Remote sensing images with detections
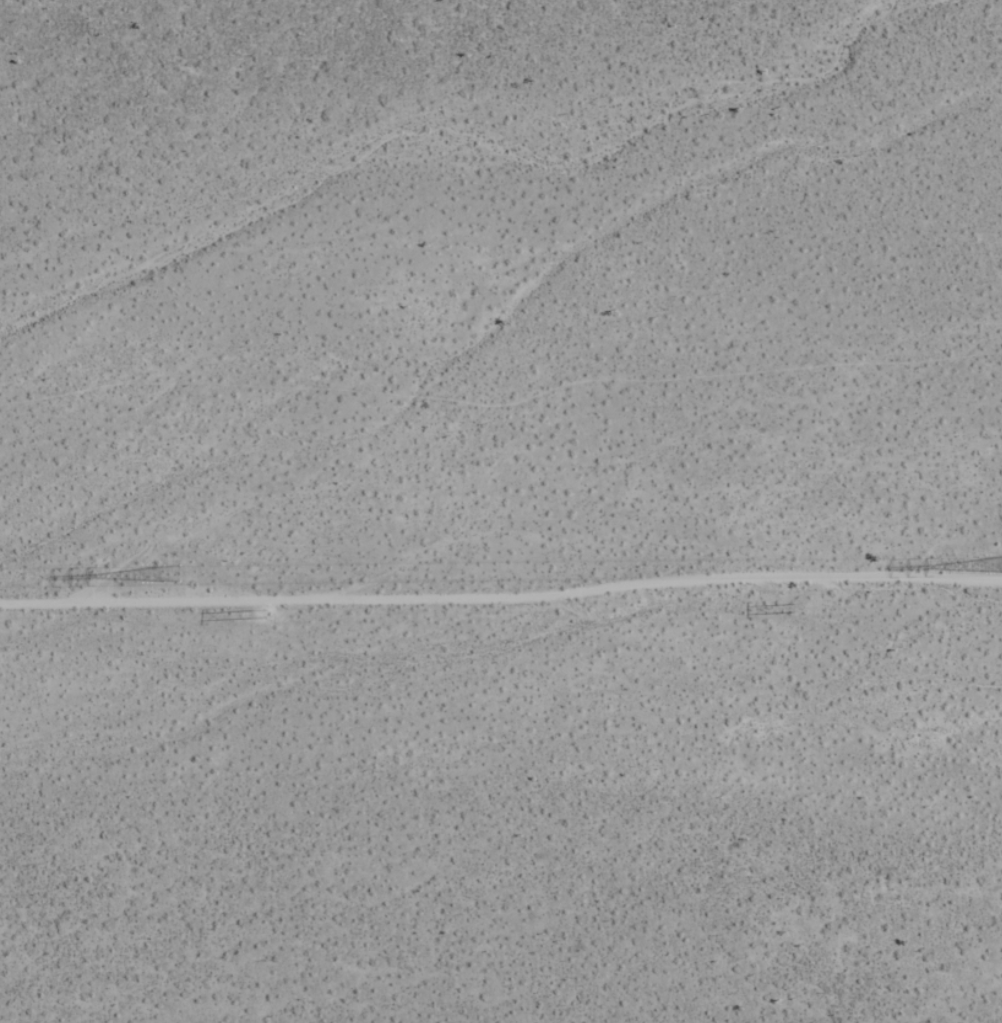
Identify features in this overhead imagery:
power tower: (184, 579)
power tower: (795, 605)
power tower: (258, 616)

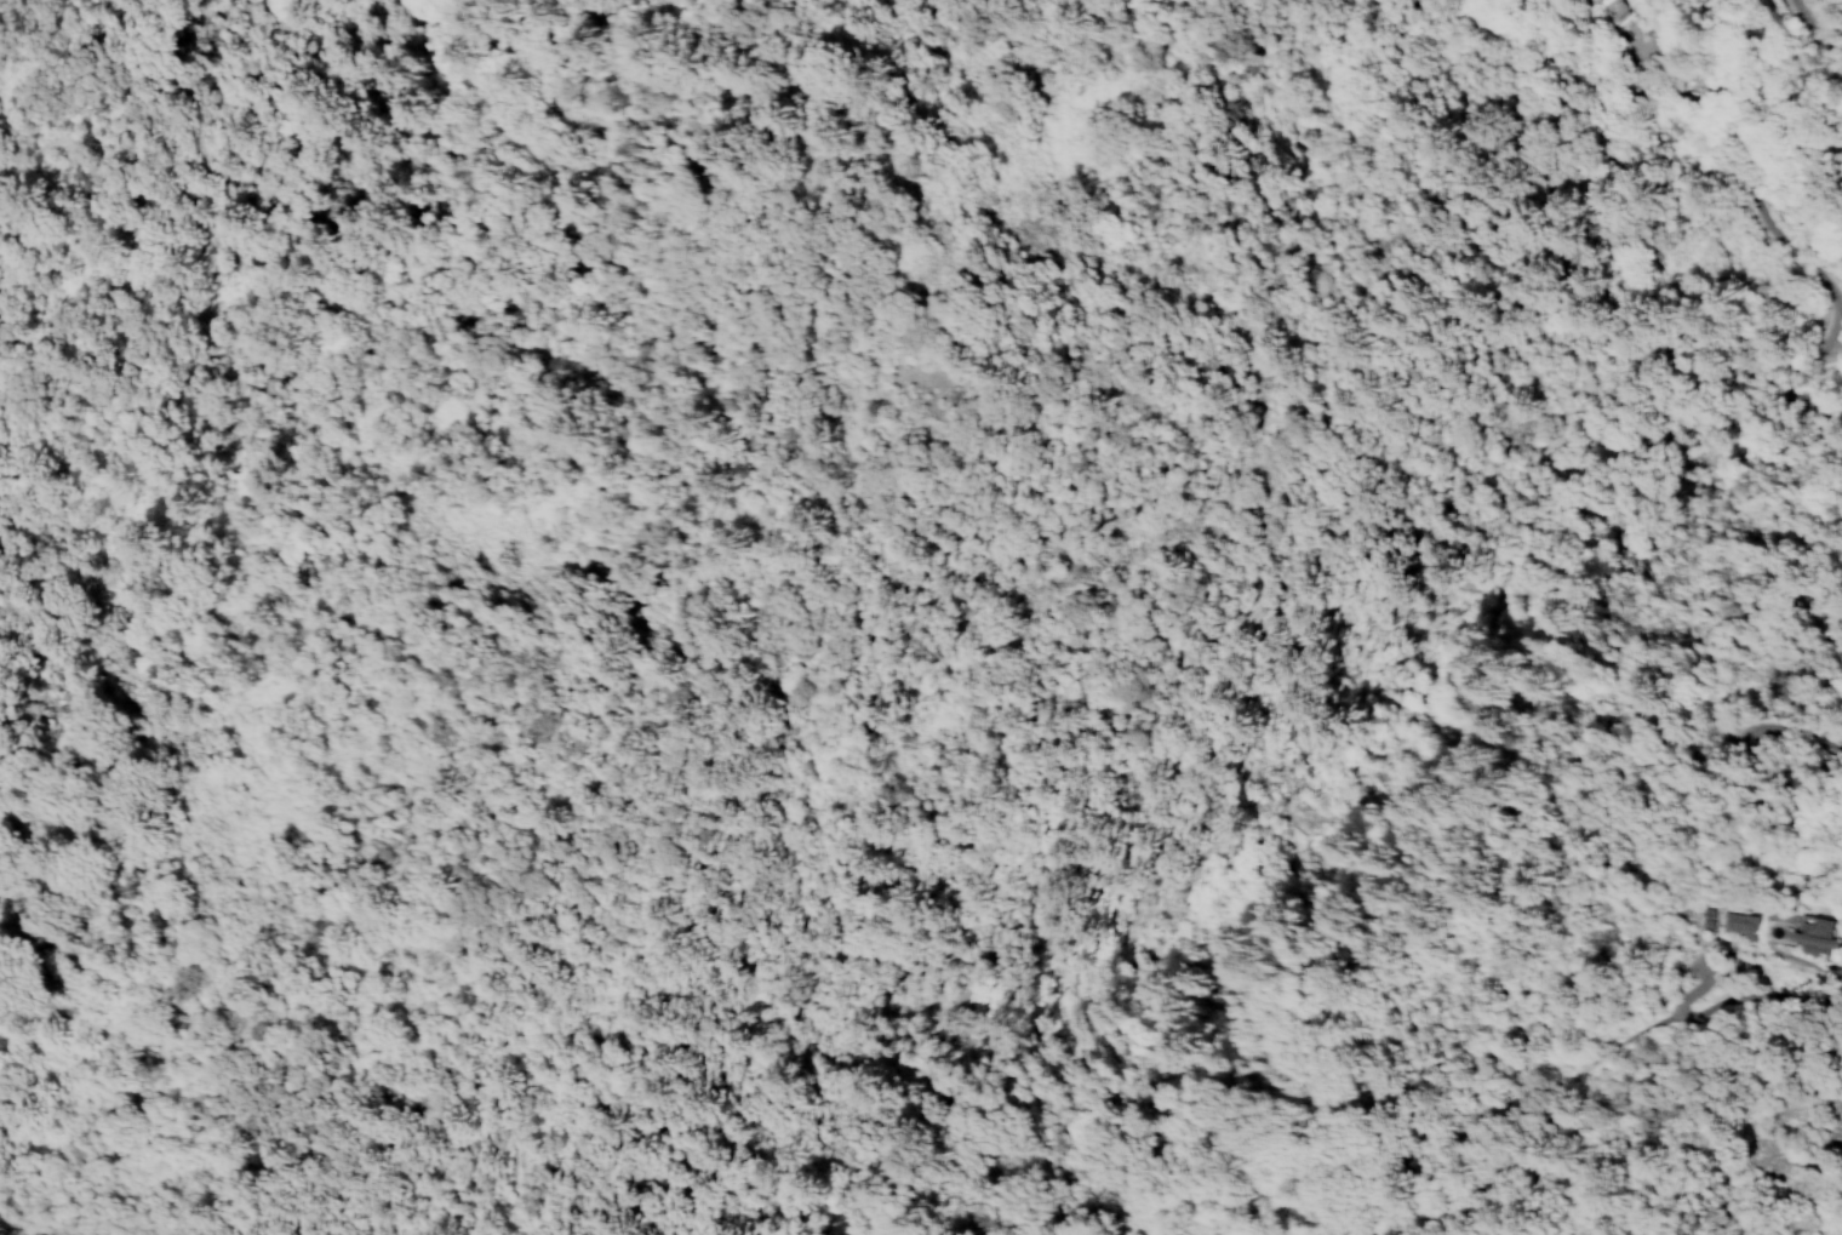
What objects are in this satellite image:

▸ **TRY IT**
Your answer must be an exact copy of the entries above, with no pictures in it.

▸ **YOUR RESPONSE**
Identify features in this overhead imagery:
power tower: (184, 579)
power tower: (795, 605)
power tower: (258, 616)

What objects are in this satellite image:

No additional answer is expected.